**PROBLEM STATEMENT:** Give back each line of the material that contains the word "black".

**SUPPLIED MATERIAL:**
>>>

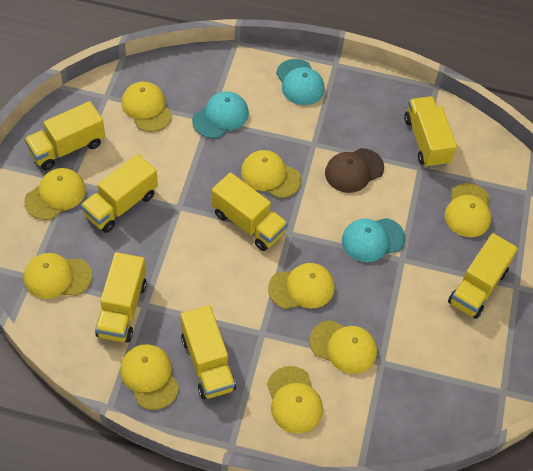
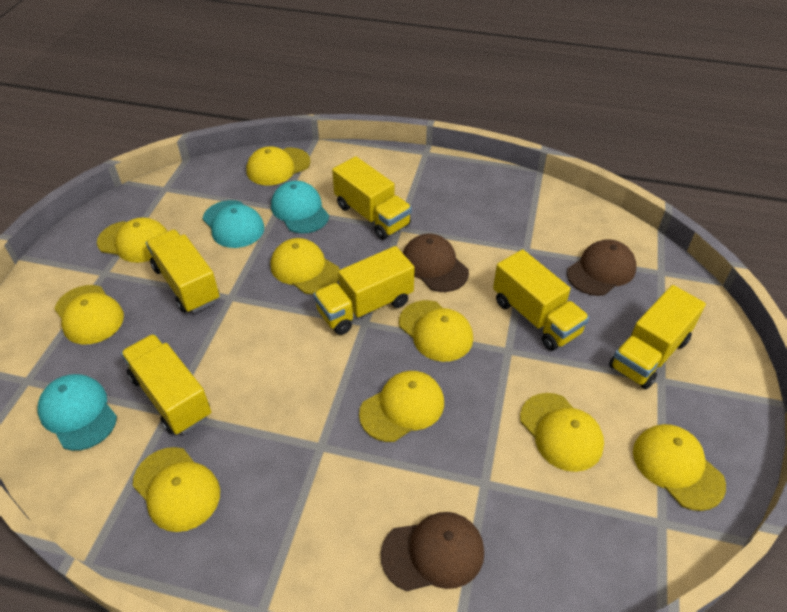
brown cap: 1 -> 3
yellow truck: 7 -> 6

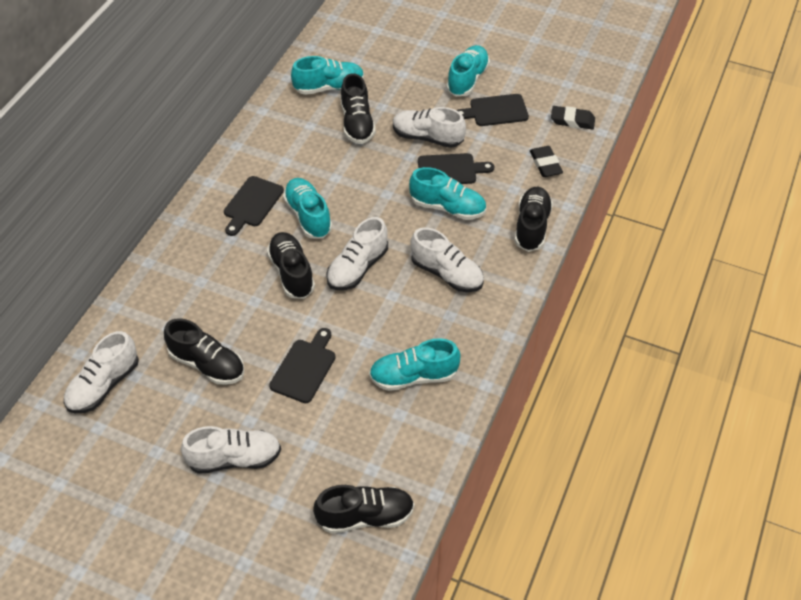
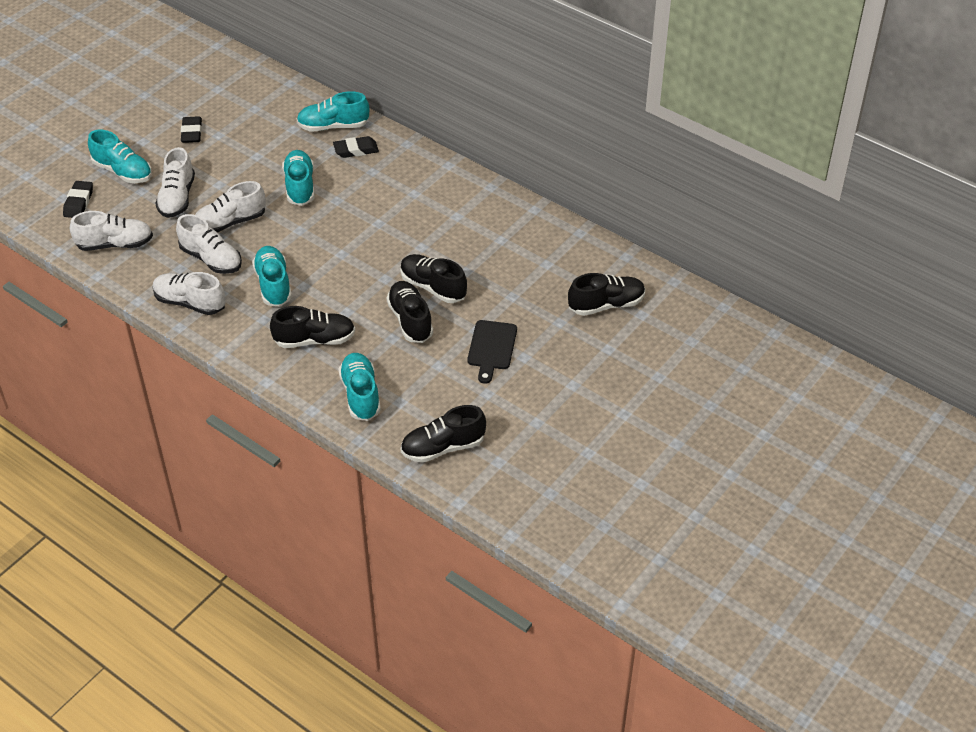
black cutting board: 4 -> 1
black eraser: 2 -> 3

<<<

**COMPLETED EXERCISE:**
black cutting board: 4 -> 1
black eraser: 2 -> 3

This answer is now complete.